▸ What you need to do
In the entries below, find each line with the word "AGND" and return it.
+ + + + + + +
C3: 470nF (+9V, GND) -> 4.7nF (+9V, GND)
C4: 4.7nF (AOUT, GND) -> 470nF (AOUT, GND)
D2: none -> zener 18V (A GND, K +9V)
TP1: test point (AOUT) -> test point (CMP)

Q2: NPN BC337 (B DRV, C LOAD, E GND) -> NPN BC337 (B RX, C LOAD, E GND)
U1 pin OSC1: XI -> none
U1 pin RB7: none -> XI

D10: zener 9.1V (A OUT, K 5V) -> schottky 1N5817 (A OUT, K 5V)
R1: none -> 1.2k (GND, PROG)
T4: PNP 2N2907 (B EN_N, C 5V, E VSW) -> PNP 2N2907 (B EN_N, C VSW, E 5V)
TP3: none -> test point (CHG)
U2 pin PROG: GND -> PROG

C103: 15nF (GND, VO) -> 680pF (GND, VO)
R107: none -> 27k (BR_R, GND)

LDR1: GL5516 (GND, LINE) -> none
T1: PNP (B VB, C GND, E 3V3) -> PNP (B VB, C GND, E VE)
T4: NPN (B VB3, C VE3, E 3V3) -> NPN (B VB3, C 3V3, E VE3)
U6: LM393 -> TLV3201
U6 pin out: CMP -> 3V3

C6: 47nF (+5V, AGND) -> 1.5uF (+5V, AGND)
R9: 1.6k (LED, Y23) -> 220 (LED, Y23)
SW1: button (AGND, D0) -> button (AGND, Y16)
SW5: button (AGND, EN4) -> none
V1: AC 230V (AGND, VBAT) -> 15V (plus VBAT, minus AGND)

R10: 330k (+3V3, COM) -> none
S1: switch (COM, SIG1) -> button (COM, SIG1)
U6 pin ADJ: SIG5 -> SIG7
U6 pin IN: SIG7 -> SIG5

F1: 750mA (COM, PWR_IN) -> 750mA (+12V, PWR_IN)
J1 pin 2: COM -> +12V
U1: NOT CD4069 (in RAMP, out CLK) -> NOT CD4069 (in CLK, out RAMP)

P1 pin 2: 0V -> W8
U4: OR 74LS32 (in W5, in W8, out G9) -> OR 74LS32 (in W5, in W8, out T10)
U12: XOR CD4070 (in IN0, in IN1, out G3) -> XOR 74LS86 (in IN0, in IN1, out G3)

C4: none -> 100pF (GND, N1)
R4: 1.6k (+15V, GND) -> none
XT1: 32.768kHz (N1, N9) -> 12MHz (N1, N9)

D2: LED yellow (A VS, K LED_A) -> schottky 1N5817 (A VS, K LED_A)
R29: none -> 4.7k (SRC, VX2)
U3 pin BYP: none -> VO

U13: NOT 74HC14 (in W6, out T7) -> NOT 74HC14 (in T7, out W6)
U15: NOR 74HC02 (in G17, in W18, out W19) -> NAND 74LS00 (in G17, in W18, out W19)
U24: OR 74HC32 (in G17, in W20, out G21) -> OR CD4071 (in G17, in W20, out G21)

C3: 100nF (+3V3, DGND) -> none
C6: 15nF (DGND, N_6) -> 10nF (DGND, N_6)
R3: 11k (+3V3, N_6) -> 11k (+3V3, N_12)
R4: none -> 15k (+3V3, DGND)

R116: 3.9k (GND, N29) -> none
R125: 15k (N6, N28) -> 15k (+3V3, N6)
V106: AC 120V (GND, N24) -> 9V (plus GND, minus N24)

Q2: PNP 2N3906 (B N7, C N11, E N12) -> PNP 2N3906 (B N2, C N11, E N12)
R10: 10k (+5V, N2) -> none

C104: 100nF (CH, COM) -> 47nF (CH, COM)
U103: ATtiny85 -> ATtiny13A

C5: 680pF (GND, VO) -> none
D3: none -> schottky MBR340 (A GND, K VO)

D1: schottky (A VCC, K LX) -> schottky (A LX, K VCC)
+ + + + + + +
▸ Reply to the exercise
C6: 47nF (+5V, AGND) -> 1.5uF (+5V, AGND)
SW1: button (AGND, D0) -> button (AGND, Y16)
SW5: button (AGND, EN4) -> none
V1: AC 230V (AGND, VBAT) -> 15V (plus VBAT, minus AGND)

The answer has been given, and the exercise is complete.